(Detected change data)
* * * * * * * * *
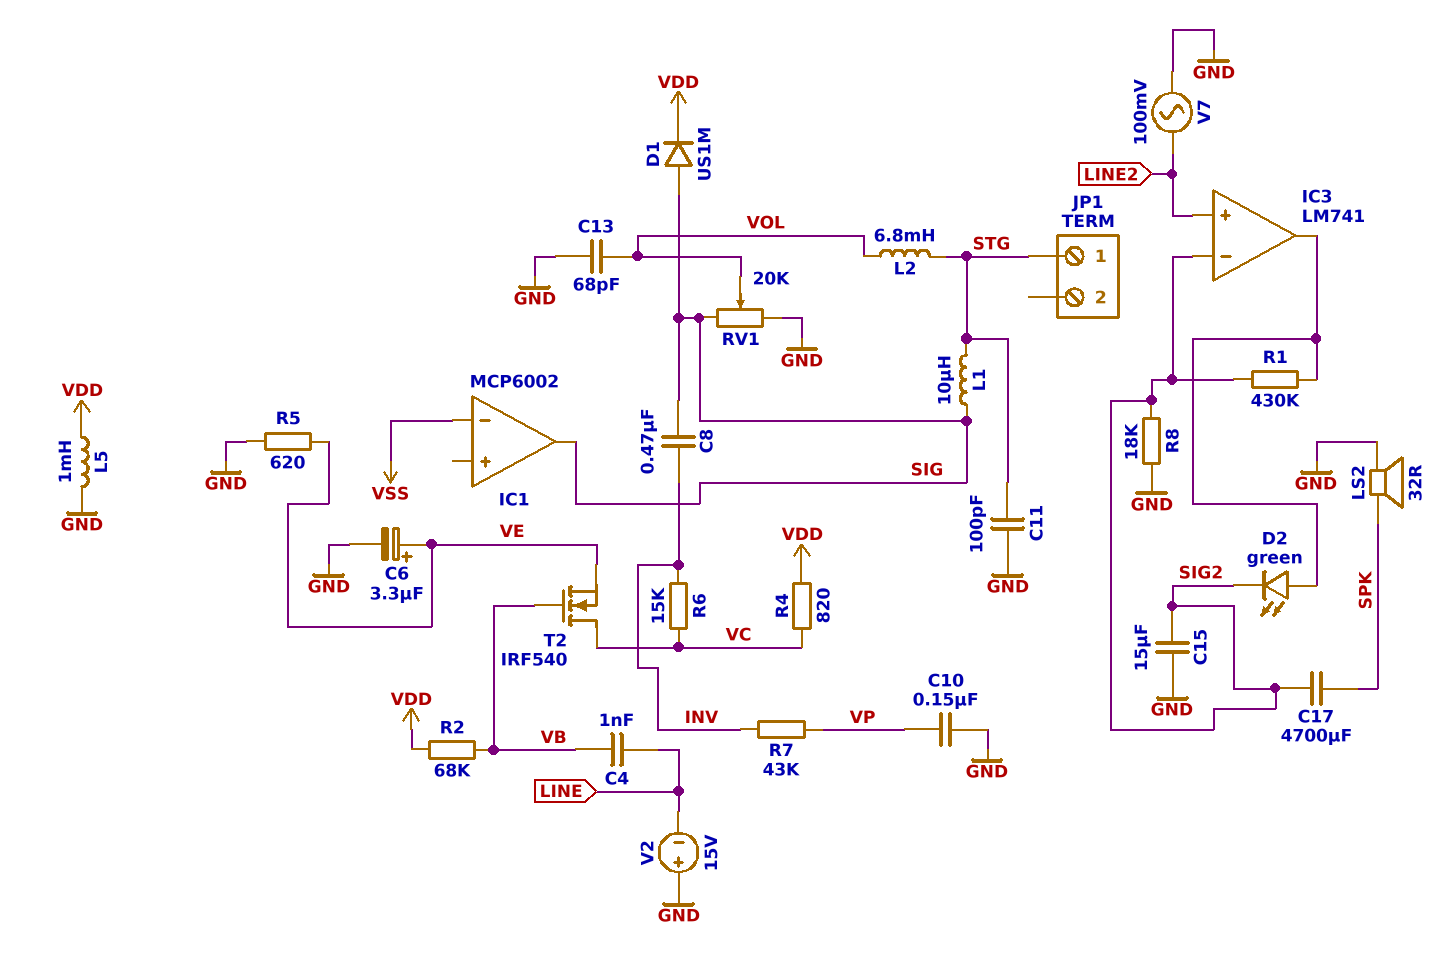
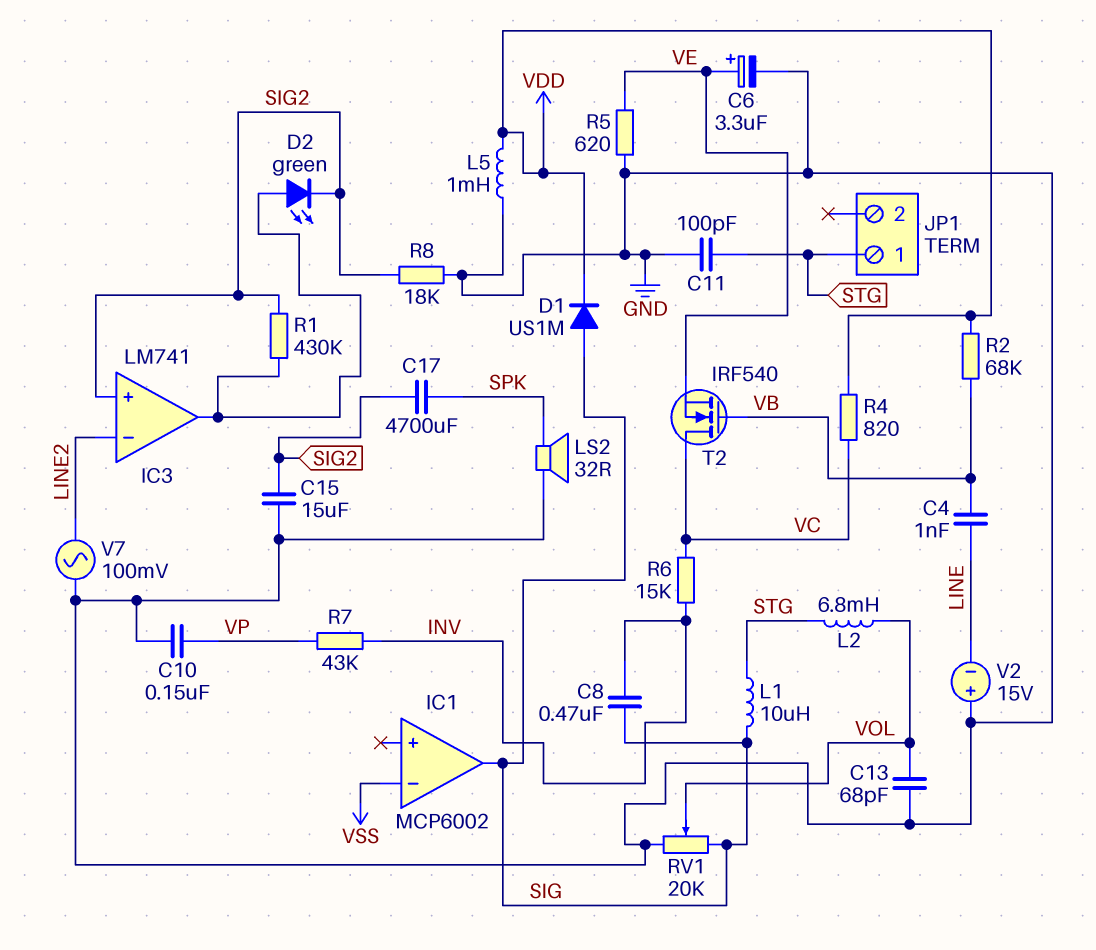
IC3 pin in+: LINE2 -> SIG2
IC3 pin in-: SIG2 -> LINE2

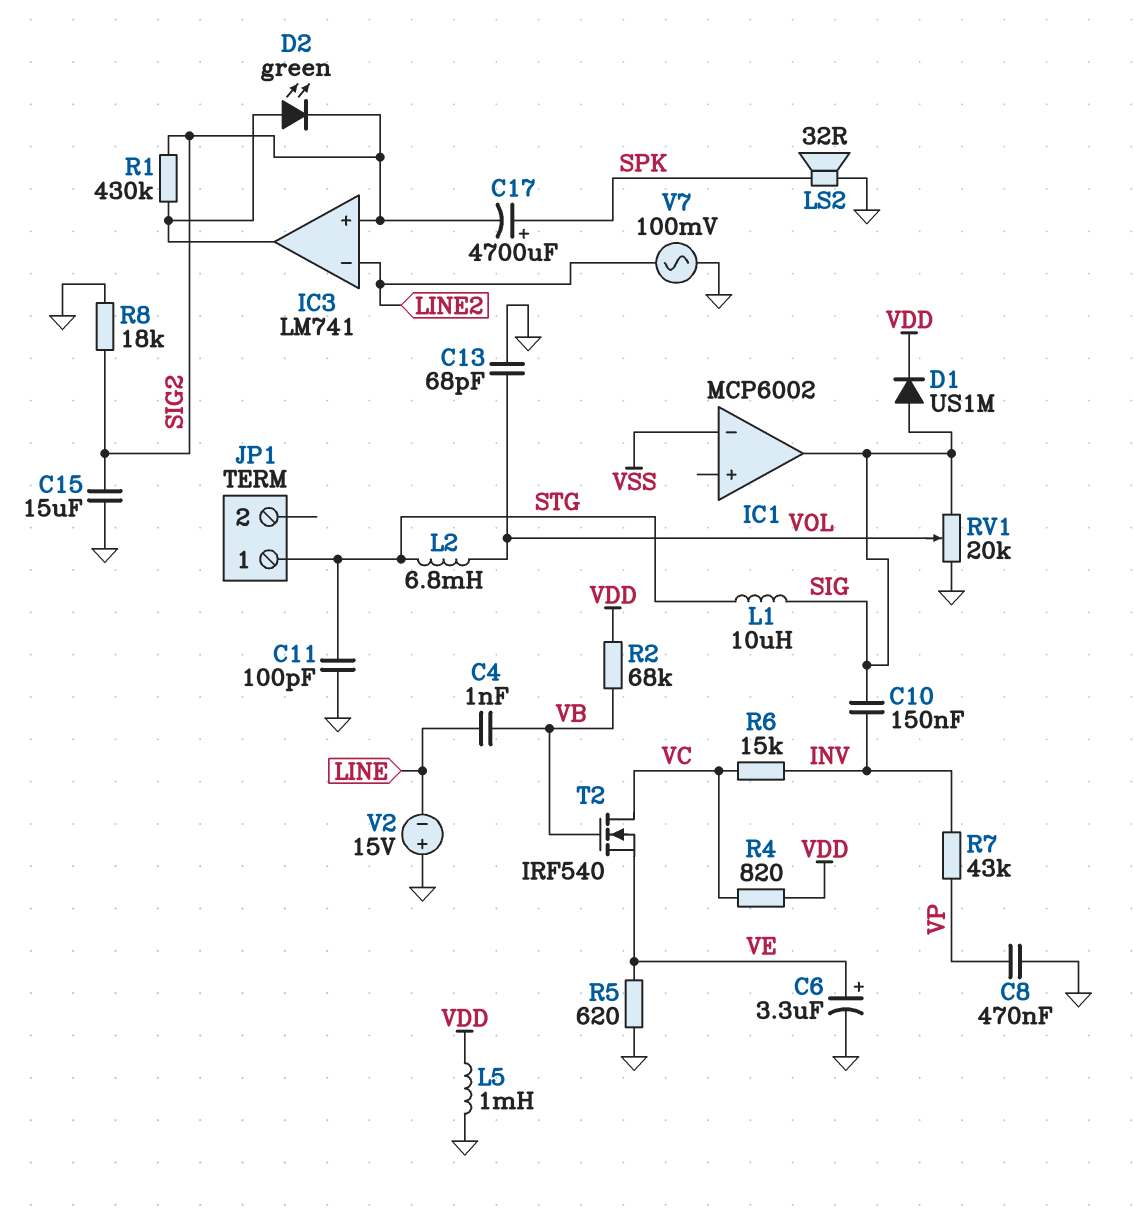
C8: 470nF (INV, SIG) -> 470nF (GND, VP)
C10: 150nF (GND, VP) -> 150nF (INV, SIG)
C17: 4700uF (SIG2, SPK) -> 4700uF (plus SPK, minus SIG2)

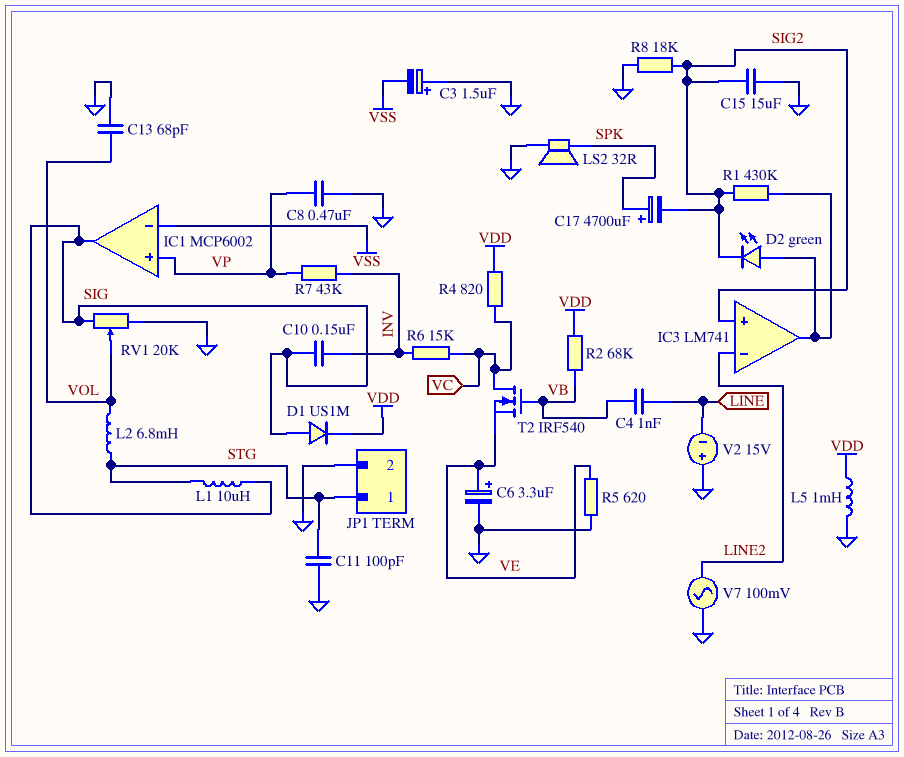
C3: none -> 1.5uF (plus GND, minus VSS)
IC1 pin in+: none -> VP
JP1 pin 2: none -> GND

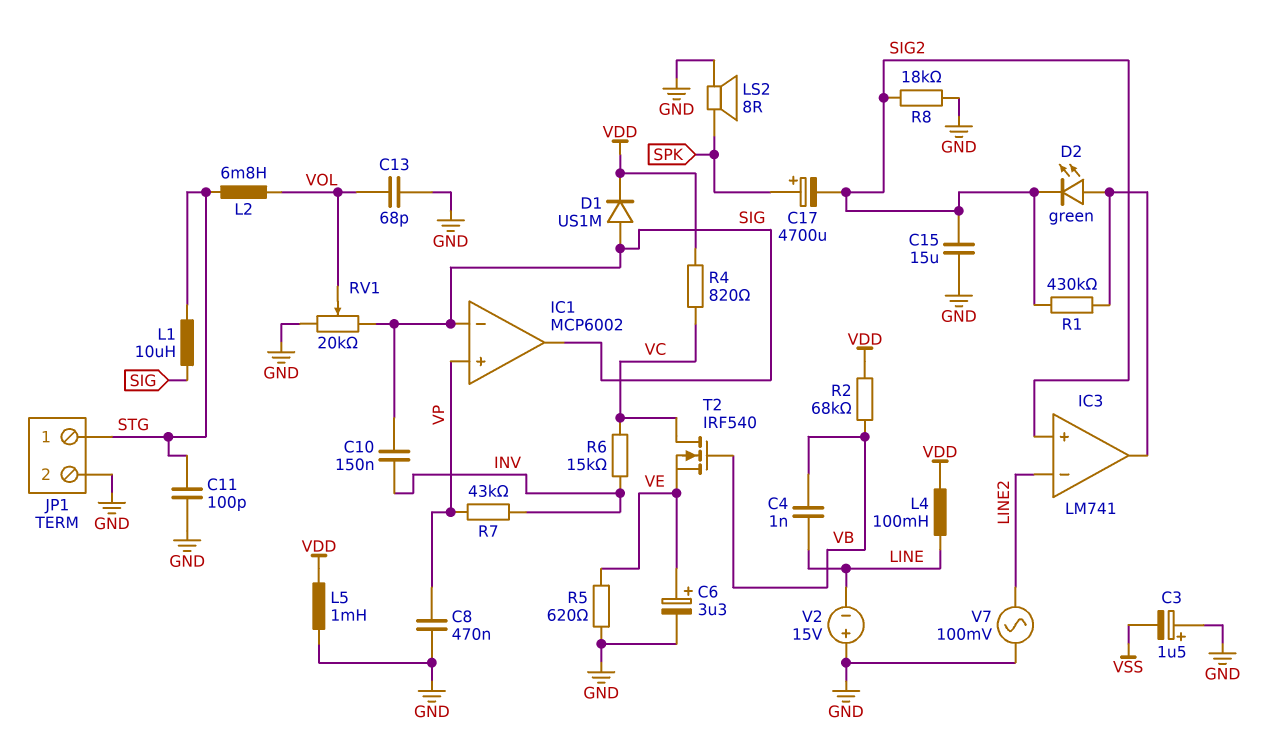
IC1 pin in-: VSS -> SIG
L4: none -> 100mH (LINE, VDD)
LS2: speaker 32R (GND, SPK) -> speaker 8R (GND, SPK)

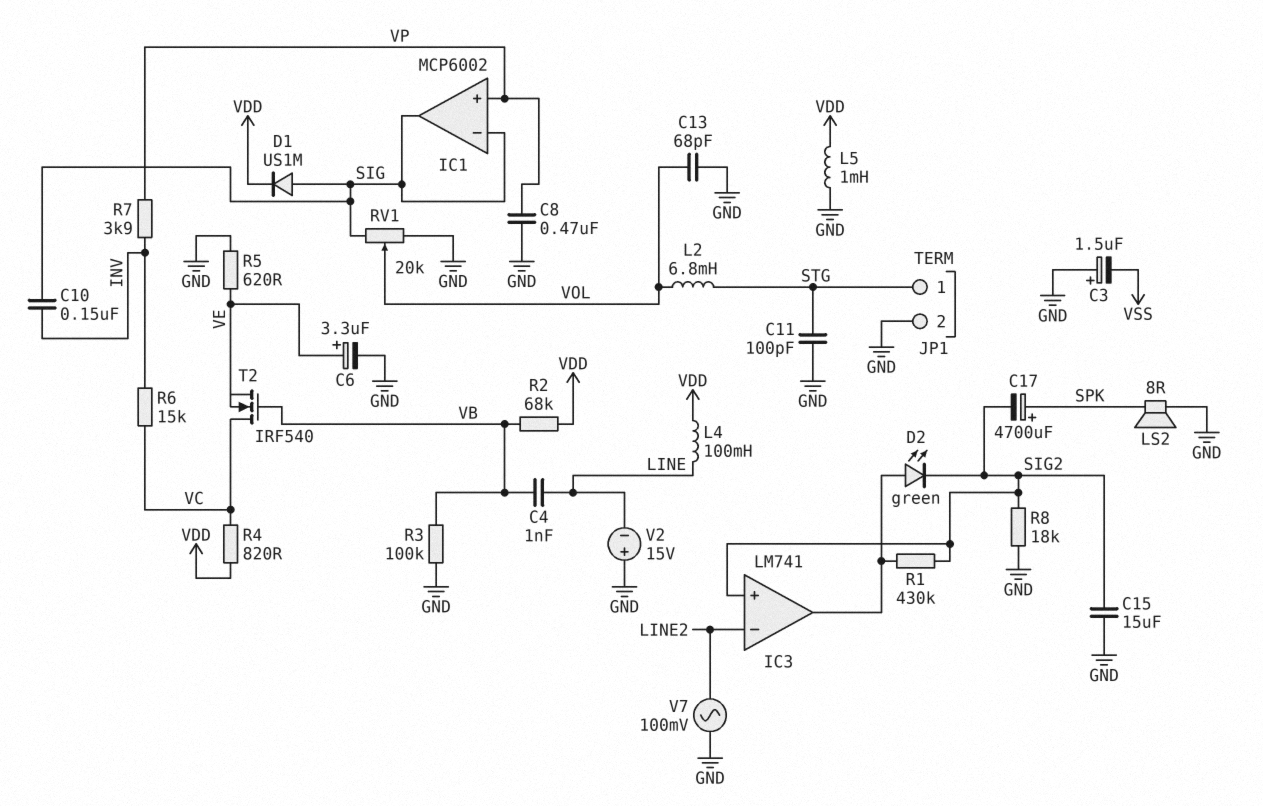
L1: 10uH (SIG, STG) -> none
R3: none -> 100k (GND, VB)
R7: 43k (INV, VP) -> 3.9k (INV, VP)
* * * * * * * * *
__TASK GOAL__. How many of the lines in these entries hold "none"? Report only the count.

__ANSWER BOX__. 6